## [Aim]
Convert the material into a JSON list of strings, with one string per line and no strings for blank lines.

## [Records excerpted from a collection]
********
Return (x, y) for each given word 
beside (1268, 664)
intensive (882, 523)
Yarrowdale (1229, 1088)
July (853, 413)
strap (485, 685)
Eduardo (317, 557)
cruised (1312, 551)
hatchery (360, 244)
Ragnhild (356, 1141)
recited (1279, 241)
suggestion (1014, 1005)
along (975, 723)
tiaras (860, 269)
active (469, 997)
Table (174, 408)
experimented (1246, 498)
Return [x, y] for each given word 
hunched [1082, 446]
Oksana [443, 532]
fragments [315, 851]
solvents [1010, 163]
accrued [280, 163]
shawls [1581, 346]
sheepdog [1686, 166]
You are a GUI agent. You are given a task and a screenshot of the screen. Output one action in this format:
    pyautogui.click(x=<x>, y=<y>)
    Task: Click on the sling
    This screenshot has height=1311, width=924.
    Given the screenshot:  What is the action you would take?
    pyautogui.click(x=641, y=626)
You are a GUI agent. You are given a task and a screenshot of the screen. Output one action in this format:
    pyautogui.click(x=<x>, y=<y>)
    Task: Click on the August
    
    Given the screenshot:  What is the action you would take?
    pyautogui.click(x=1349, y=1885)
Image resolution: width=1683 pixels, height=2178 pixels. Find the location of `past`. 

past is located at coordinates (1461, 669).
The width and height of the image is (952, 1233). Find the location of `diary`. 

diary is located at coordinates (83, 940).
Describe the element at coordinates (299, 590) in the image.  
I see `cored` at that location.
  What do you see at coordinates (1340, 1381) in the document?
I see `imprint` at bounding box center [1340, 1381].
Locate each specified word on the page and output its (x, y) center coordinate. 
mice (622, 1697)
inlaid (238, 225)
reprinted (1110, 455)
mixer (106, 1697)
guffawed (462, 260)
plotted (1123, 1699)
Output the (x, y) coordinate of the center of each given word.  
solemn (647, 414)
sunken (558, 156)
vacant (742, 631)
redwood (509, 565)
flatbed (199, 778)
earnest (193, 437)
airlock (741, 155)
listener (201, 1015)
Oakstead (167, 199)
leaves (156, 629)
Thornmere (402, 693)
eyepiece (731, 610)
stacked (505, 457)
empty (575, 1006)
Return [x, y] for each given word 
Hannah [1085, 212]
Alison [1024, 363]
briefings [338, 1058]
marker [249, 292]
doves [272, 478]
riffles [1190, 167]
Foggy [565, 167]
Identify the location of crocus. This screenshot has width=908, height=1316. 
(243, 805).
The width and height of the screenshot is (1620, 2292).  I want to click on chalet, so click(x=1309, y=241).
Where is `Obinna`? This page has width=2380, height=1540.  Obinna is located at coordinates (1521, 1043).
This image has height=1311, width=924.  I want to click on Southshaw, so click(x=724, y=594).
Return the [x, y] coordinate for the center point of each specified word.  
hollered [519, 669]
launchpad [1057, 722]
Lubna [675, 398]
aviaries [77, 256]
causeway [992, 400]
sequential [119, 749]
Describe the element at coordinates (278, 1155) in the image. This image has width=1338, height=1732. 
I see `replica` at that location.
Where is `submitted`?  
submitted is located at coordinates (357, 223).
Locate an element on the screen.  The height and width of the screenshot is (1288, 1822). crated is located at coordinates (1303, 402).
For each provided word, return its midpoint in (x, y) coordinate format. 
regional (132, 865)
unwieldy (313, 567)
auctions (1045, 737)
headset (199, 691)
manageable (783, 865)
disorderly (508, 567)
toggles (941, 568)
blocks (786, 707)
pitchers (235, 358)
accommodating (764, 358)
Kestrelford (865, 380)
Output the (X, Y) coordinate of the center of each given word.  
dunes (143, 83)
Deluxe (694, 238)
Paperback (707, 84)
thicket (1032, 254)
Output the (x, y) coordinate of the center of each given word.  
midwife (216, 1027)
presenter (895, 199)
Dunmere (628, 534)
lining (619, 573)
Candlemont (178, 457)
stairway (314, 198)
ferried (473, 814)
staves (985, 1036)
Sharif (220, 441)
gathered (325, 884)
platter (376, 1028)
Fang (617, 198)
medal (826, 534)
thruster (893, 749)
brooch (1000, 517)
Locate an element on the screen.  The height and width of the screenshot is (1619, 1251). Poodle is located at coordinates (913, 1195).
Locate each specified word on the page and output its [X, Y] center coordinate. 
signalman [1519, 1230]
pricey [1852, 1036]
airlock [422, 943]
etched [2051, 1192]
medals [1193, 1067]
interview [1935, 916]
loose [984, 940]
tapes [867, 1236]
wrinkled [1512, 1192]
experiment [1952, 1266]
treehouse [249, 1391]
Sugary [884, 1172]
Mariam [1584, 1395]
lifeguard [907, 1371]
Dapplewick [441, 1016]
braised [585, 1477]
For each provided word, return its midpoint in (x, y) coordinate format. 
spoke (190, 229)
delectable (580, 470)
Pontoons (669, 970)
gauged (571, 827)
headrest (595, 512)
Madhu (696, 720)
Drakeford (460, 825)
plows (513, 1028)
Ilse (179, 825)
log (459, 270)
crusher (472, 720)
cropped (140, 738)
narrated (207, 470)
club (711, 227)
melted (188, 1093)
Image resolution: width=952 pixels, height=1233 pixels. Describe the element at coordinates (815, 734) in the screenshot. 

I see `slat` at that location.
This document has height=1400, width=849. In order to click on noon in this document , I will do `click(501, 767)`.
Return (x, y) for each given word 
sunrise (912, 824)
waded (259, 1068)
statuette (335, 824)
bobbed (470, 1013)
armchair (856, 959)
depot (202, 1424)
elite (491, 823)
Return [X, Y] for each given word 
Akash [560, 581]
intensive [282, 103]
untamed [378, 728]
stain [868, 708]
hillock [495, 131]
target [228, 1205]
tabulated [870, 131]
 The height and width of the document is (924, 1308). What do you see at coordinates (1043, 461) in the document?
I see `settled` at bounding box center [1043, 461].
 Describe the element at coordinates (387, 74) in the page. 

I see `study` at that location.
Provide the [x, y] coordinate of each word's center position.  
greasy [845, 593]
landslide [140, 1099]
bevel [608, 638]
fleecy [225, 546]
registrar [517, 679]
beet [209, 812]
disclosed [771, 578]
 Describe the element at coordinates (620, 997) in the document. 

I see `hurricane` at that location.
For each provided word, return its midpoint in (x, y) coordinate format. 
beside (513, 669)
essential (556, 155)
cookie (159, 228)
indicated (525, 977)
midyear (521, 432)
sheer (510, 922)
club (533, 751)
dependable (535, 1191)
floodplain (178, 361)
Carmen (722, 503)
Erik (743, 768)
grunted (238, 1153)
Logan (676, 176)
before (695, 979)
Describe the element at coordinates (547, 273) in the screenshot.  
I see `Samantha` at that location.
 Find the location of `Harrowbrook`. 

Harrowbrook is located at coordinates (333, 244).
********
## [Solution to this problem]
[
  "Return (x, y) for each given word ",
  "beside (1268, 664)",
  "intensive (882, 523)",
  "Yarrowdale (1229, 1088)",
  "July (853, 413)",
  "strap (485, 685)",
  "Eduardo (317, 557)",
  "cruised (1312, 551)",
  "hatchery (360, 244)",
  "Ragnhild (356, 1141)",
  "recited (1279, 241)",
  "suggestion (1014, 1005)",
  "along (975, 723)",
  "tiaras (860, 269)",
  "active (469, 997)",
  "Table (174, 408)",
  "experimented (1246, 498)",
  "Return [x, y] for each given word ",
  "hunched [1082, 446]",
  "Oksana [443, 532]",
  "fragments [315, 851]",
  "solvents [1010, 163]",
  "accrued [280, 163]",
  "shawls [1581, 346]",
  "sheepdog [1686, 166]",
  "You are a GUI agent. You are given a task and a screenshot of the screen. Output one action in this format:",
  "    pyautogui.click(x=<x>, y=<y>)",
  "    Task: Click on the sling",
  "    This screenshot has height=1311, width=924.",
  "    Given the screenshot:  What is the action you would take?",
  "    pyautogui.click(x=641, y=626)",
  "You are a GUI agent. You are given a task and a screenshot of the screen. Output one action in this format:",
  "    pyautogui.click(x=<x>, y=<y>)",
  "    Task: Click on the August",
  "    Given the screenshot:  What is the action you would take?",
  "    pyautogui.click(x=1349, y=1885)",
  "Image resolution: width=1683 pixels, height=2178 pixels. Find the location of `past`. ",
  "past is located at coordinates (1461, 669).",
  "The width and height of the image is (952, 1233). Find the location of `diary`. ",
  "diary is located at coordinates (83, 940).",
  "Describe the element at coordinates (299, 590) in the image.  ",
  "I see `cored` at that location.",
  "  What do you see at coordinates (1340, 1381) in the document?",
  "I see `imprint` at bounding box center [1340, 1381].",
  "Locate each specified word on the page and output its (x, y) center coordinate. ",
  "mice (622, 1697)",
  "inlaid (238, 225)",
  "reprinted (1110, 455)",
  "mixer (106, 1697)",
  "guffawed (462, 260)",
  "plotted (1123, 1699)",
  "Output the (x, y) coordinate of the center of each given word.  ",
  "solemn (647, 414)",
  "sunken (558, 156)",
  "vacant (742, 631)",
  "redwood (509, 565)",
  "flatbed (199, 778)",
  "earnest (193, 437)",
  "airlock (741, 155)",
  "listener (201, 1015)",
  "Oakstead (167, 199)",
  "leaves (156, 629)",
  "Thornmere (402, 693)",
  "eyepiece (731, 610)",
  "stacked (505, 457)",
  "empty (575, 1006)",
  "Return [x, y] for each given word ",
  "Hannah [1085, 212]",
  "Alison [1024, 363]",
  "briefings [338, 1058]",
  "marker [249, 292]",
  "doves [272, 478]",
  "riffles [1190, 167]",
  "Foggy [565, 167]",
  "Identify the location of crocus. This screenshot has width=908, height=1316. ",
  "(243, 805).",
  "The width and height of the screenshot is (1620, 2292).  I want to click on chalet, so click(x=1309, y=241).",
  "Where is `Obinna`? This page has width=2380, height=1540.  Obinna is located at coordinates (1521, 1043).",
  "This image has height=1311, width=924.  I want to click on Southshaw, so click(x=724, y=594).",
  "Return the [x, y] coordinate for the center point of each specified word.  ",
  "hollered [519, 669]",
  "launchpad [1057, 722]",
  "Lubna [675, 398]",
  "aviaries [77, 256]",
  "causeway [992, 400]",
  "sequential [119, 749]",
  "Describe the element at coordinates (278, 1155) in the image. This image has width=1338, height=1732. ",
  "I see `replica` at that location.",
  "Where is `submitted`?  ",
  "submitted is located at coordinates (357, 223).",
  "Locate an element on the screen.  The height and width of the screenshot is (1288, 1822). crated is located at coordinates (1303, 402).",
  "For each provided word, return its midpoint in (x, y) coordinate format. ",
  "regional (132, 865)",
  "unwieldy (313, 567)",
  "auctions (1045, 737)",
  "headset (199, 691)",
  "manageable (783, 865)",
  "disorderly (508, 567)",
  "toggles (941, 568)",
  "blocks (786, 707)",
  "pitchers (235, 358)",
  "accommodating (764, 358)",
  "Kestrelford (865, 380)",
  "Output the (X, Y) coordinate of the center of each given word.  ",
  "dunes (143, 83)",
  "Deluxe (694, 238)",
  "Paperback (707, 84)",
  "thicket (1032, 254)",
  "Output the (x, y) coordinate of the center of each given word.  ",
  "midwife (216, 1027)",
  "presenter (895, 199)",
  "Dunmere (628, 534)",
  "lining (619, 573)",
  "Candlemont (178, 457)",
  "stairway (314, 198)",
  "ferried (473, 814)",
  "staves (985, 1036)",
  "Sharif (220, 441)",
  "gathered (325, 884)",
  "platter (376, 1028)",
  "Fang (617, 198)",
  "medal (826, 534)",
  "thruster (893, 749)",
  "brooch (1000, 517)",
  "Locate an element on the screen.  The height and width of the screenshot is (1619, 1251). Poodle is located at coordinates (913, 1195).",
  "Locate each specified word on the page and output its [X, Y] center coordinate. ",
  "signalman [1519, 1230]",
  "pricey [1852, 1036]",
  "airlock [422, 943]",
  "etched [2051, 1192]",
  "medals [1193, 1067]",
  "interview [1935, 916]",
  "loose [984, 940]",
  "tapes [867, 1236]",
  "wrinkled [1512, 1192]",
  "experiment [1952, 1266]",
  "treehouse [249, 1391]",
  "Sugary [884, 1172]",
  "Mariam [1584, 1395]",
  "lifeguard [907, 1371]",
  "Dapplewick [441, 1016]",
  "braised [585, 1477]",
  "For each provided word, return its midpoint in (x, y) coordinate format. ",
  "spoke (190, 229)",
  "delectable (580, 470)",
  "Pontoons (669, 970)",
  "gauged (571, 827)",
  "headrest (595, 512)",
  "Madhu (696, 720)",
  "Drakeford (460, 825)",
  "plows (513, 1028)",
  "Ilse (179, 825)",
  "log (459, 270)",
  "crusher (472, 720)",
  "cropped (140, 738)",
  "narrated (207, 470)",
  "club (711, 227)",
  "melted (188, 1093)",
  "Image resolution: width=952 pixels, height=1233 pixels. Describe the element at coordinates (815, 734) in the screenshot. ",
  "I see `slat` at that location.",
  "This document has height=1400, width=849. In order to click on noon in this document , I will do `click(501, 767)`.",
  "Return (x, y) for each given word ",
  "sunrise (912, 824)",
  "waded (259, 1068)",
  "statuette (335, 824)",
  "bobbed (470, 1013)",
  "armchair (856, 959)",
  "depot (202, 1424)",
  "elite (491, 823)",
  "Return [X, Y] for each given word ",
  "Akash [560, 581]",
  "intensive [282, 103]",
  "untamed [378, 728]",
  "stain [868, 708]",
  "hillock [495, 131]",
  "target [228, 1205]",
  "tabulated [870, 131]",
  " The height and width of the document is (924, 1308). What do you see at coordinates (1043, 461) in the document?",
  "I see `settled` at bounding box center [1043, 461].",
  " Describe the element at coordinates (387, 74) in the page. ",
  "I see `study` at that location.",
  "Provide the [x, y] coordinate of each word's center position.  ",
  "greasy [845, 593]",
  "landslide [140, 1099]",
  "bevel [608, 638]",
  "fleecy [225, 546]",
  "registrar [517, 679]",
  "beet [209, 812]",
  "disclosed [771, 578]",
  " Describe the element at coordinates (620, 997) in the document. ",
  "I see `hurricane` at that location.",
  "For each provided word, return its midpoint in (x, y) coordinate format. ",
  "beside (513, 669)",
  "essential (556, 155)",
  "cookie (159, 228)",
  "indicated (525, 977)",
  "midyear (521, 432)",
  "sheer (510, 922)",
  "club (533, 751)",
  "dependable (535, 1191)",
  "floodplain (178, 361)",
  "Carmen (722, 503)",
  "Erik (743, 768)",
  "grunted (238, 1153)",
  "Logan (676, 176)",
  "before (695, 979)",
  "Describe the element at coordinates (547, 273) in the screenshot.  ",
  "I see `Samantha` at that location.",
  " Find the location of `Harrowbrook`. ",
  "Harrowbrook is located at coordinates (333, 244)."
]